[[ Task input, beginning ]]

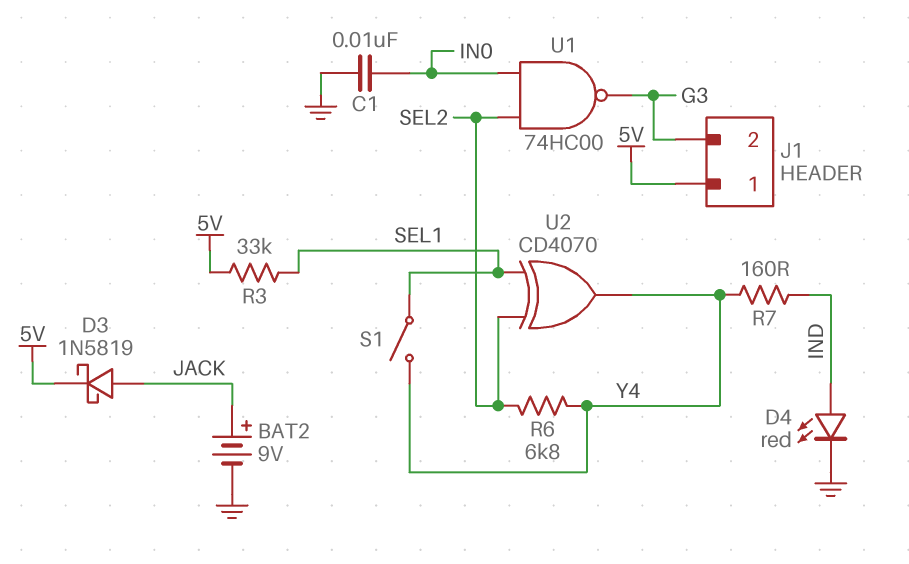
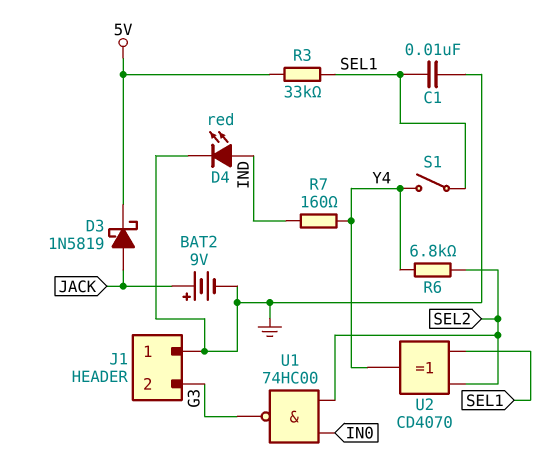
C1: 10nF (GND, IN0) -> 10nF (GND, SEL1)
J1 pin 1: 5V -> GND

[[ Task input, end ]]
[[ Task input, beginning ]]

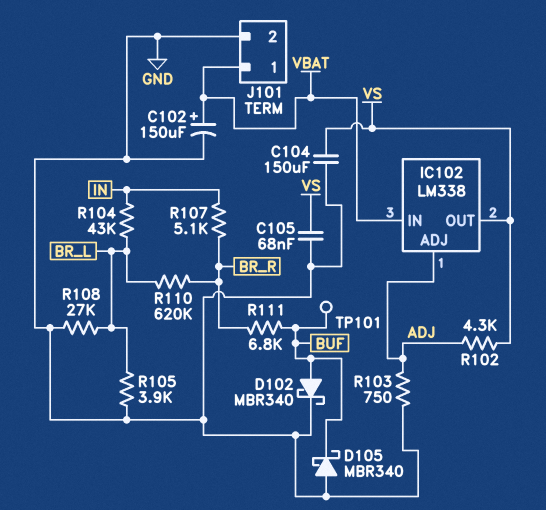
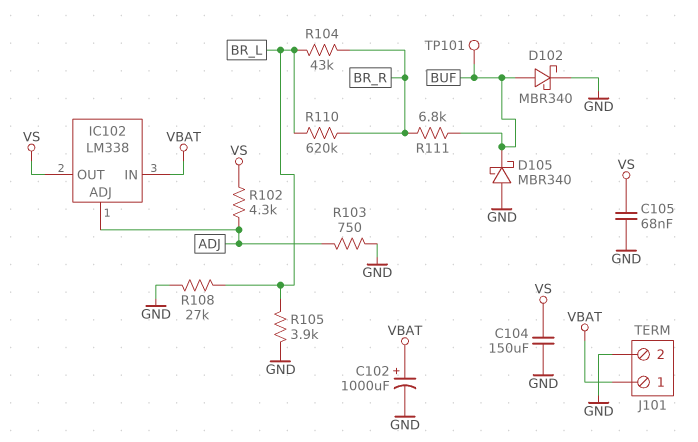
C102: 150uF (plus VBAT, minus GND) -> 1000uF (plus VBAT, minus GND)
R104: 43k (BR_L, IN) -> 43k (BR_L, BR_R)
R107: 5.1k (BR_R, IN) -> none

[[ Task input, end ]]

* **The task**: Please reproduce, exactly as they appear above, the lines from the line containing "C102: 150uF (plus" up to and including the line containing "R107: 5.1k (BR_R, IN) -> none".

* **Exercise output**:
C102: 150uF (plus VBAT, minus GND) -> 1000uF (plus VBAT, minus GND)
R104: 43k (BR_L, IN) -> 43k (BR_L, BR_R)
R107: 5.1k (BR_R, IN) -> none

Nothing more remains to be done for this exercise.